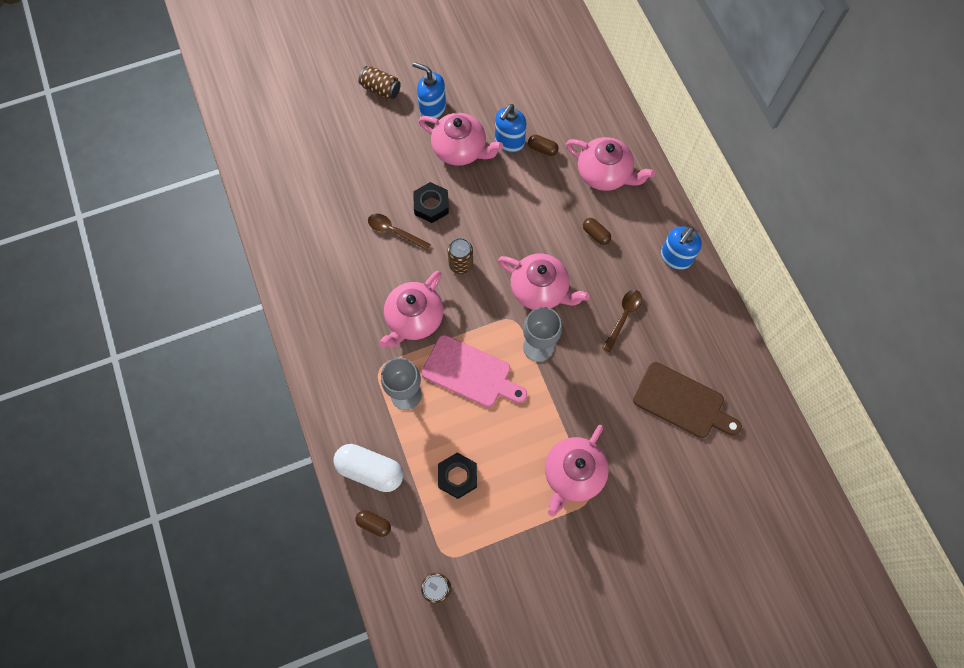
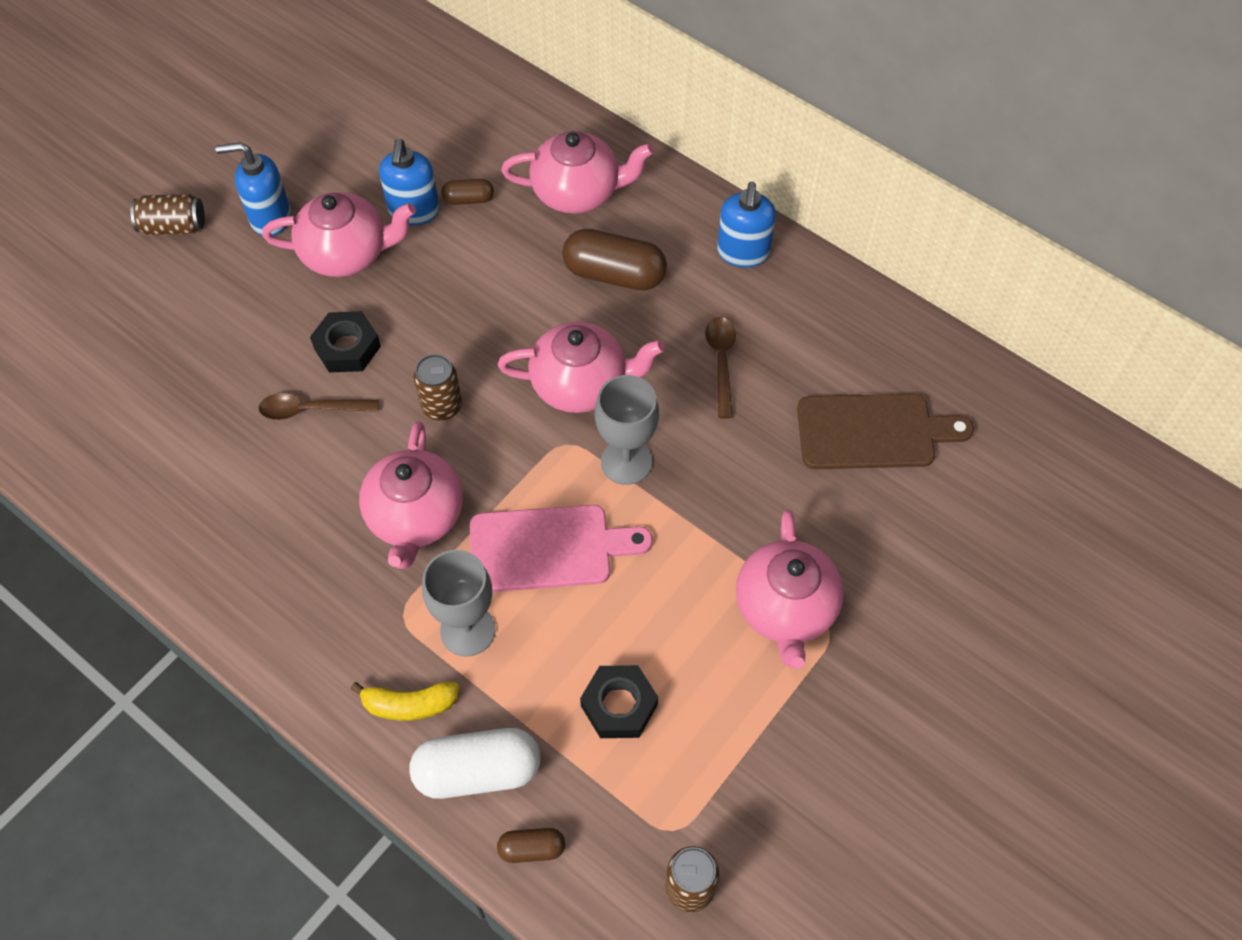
camera: 30 degrees left, 10 degrees down
brown capsule [583,218,611,245] -> brown capsule [562,229,667,291], size x1.96
none -> yellow banana [351,682,460,721]

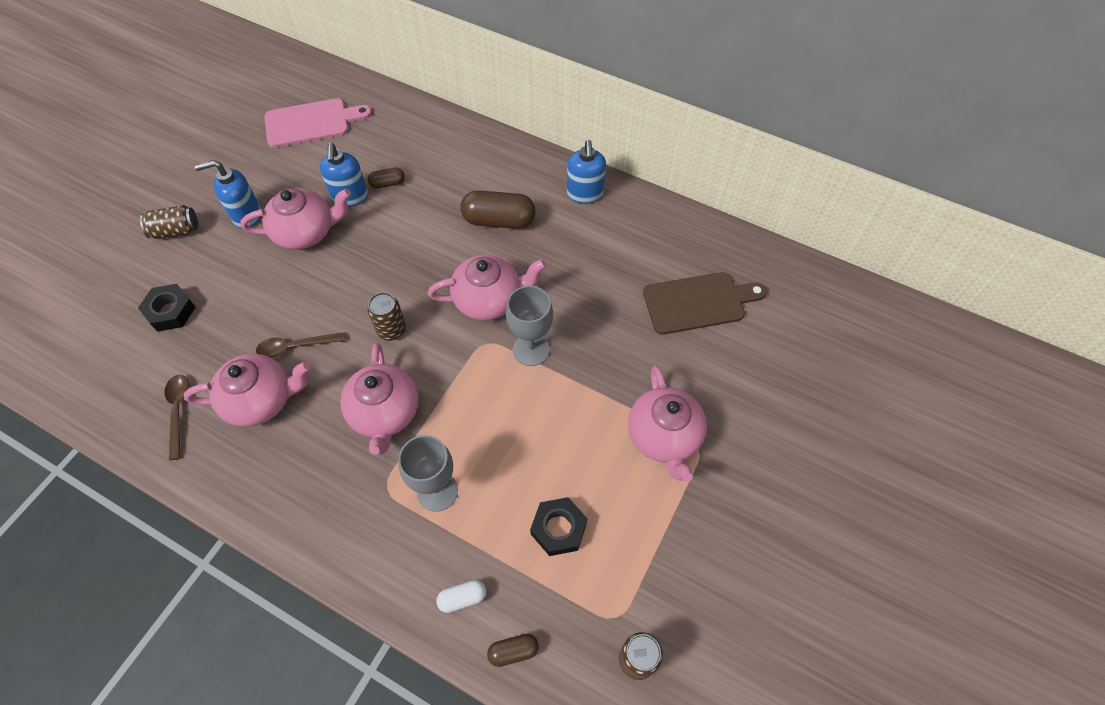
camera: 10 degrees left, 0 degrees up
black nut [310,311,381,373] -> black nut moved to [138,284,196,332]
yellow banana [351,682,460,721] -> none
white capsule [409,728,541,799] -> white capsule [436,580,486,613], size x0.51
pink cutting board [470,505,653,592] -> pink cutting board moved to [264,98,372,148]
pink teapot [501,131,654,214] -> pink teapot moved to [184,354,311,427]
brown spoon [705,317,736,418] -> brown spoon moved to [164,375,189,460]

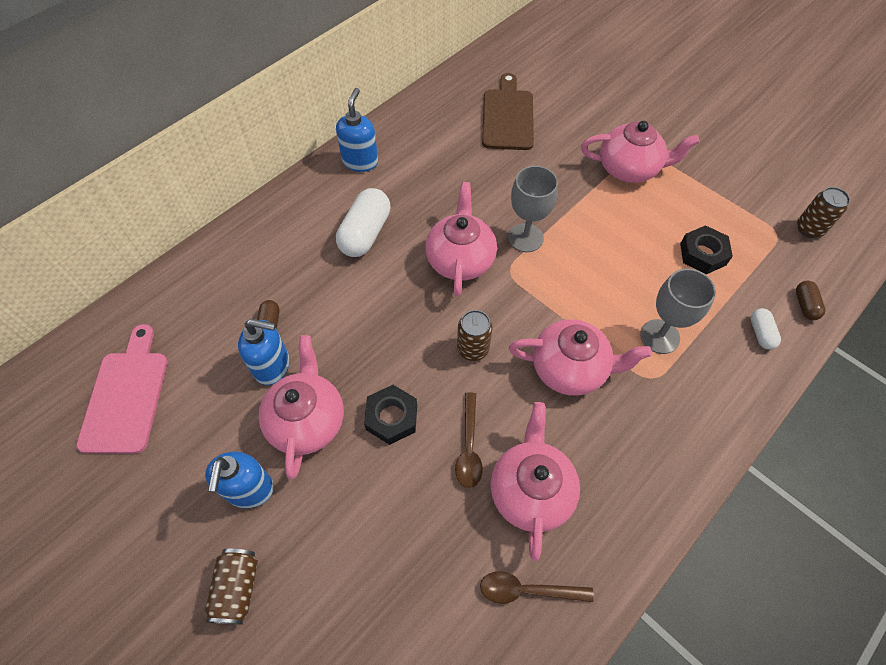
camera: 75 degrees left, 0 degrees up
black nut [138,284,196,332] -> black nut moved to [364,385,417,445]
brown capsule [460,190,536,229] -> white capsule [336,188,391,257]
blue soap dispenser [567,140,606,204] -> blue soap dispenser turned 90 degrees counterclockwise [336,88,378,172]

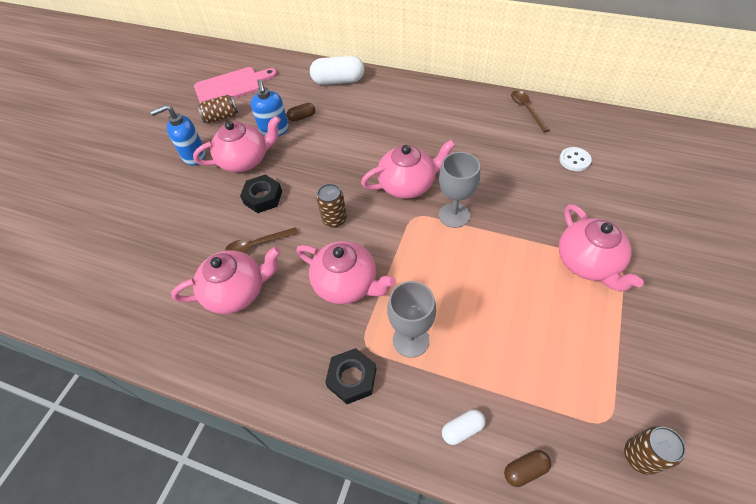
camera: 70 degrees right, 5 degrees down
brown can [205,549,258,625] -> brown can moved to [197,95,238,123]
blue soap dispenser [336,88,378,172] -> none
white capsule [336,188,391,257] -> white capsule moved to [310,56,364,85]
brown spoon [480,571,594,604] -> brown spoon moved to [511,90,550,133]
brown cutting board [482,73,534,150] -> white button [559,147,592,171]
pink teapot [509,319,652,396] -> pink teapot turned 45 degrees counterclockwise [296,241,396,304]
black nut [680,225,733,274] -> black nut moved to [325,348,377,404]

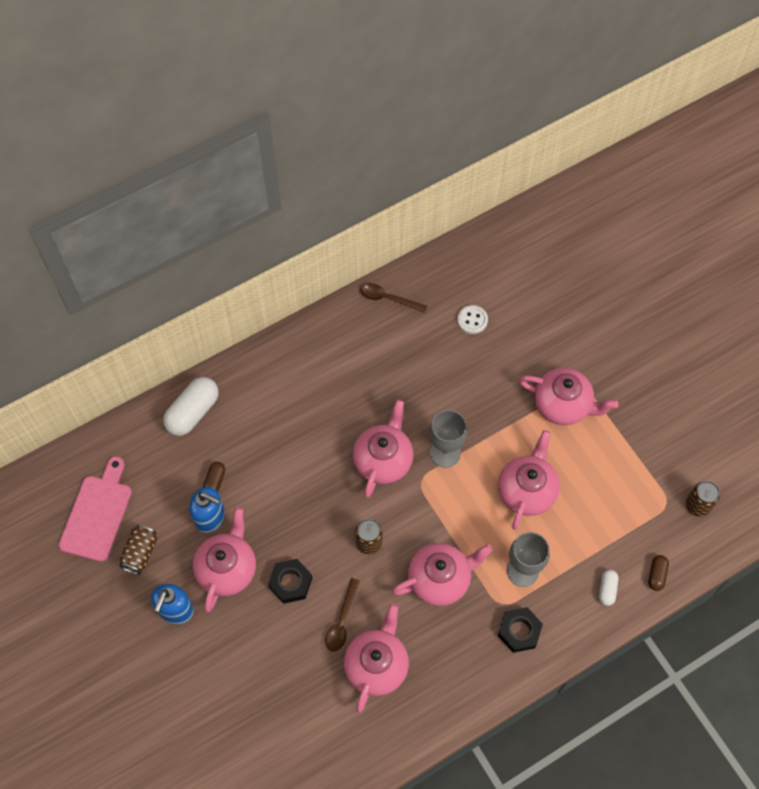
camera: 55 degrees left, 10 degrees up
none -> pink teapot [498,430,560,530]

####################

• _WHAT YOU ARE ASKED TO DO_
In the records above, the lines from the one containing "brown spoon [705,317,736,418]" through the last line are to be written out exactly, both ends included and pictures omitted.

• _TASK OUTPUT_
brown spoon [705,317,736,418] -> brown spoon moved to [164,375,189,460]

camera: 75 degrees left, 0 degrees up
black nut [138,284,196,332] -> black nut moved to [364,385,417,445]
brown capsule [460,190,536,229] -> white capsule [336,188,391,257]
blue soap dispenser [567,140,606,204] -> blue soap dispenser turned 90 degrees counterclockwise [336,88,378,172]

camera: 70 degrees right, 5 degrees down
brown can [205,549,258,625] -> brown can moved to [197,95,238,123]
blue soap dispenser [336,88,378,172] -> none
white capsule [336,188,391,257] -> white capsule moved to [310,56,364,85]
brown spoon [480,571,594,604] -> brown spoon moved to [511,90,550,133]
brown cutting board [482,73,534,150] -> white button [559,147,592,171]
pink teapot [509,319,652,396] -> pink teapot turned 45 degrees counterclockwise [296,241,396,304]
black nut [680,225,733,274] -> black nut moved to [325,348,377,404]

camera: 55 degrees left, 10 degrees up
none -> pink teapot [498,430,560,530]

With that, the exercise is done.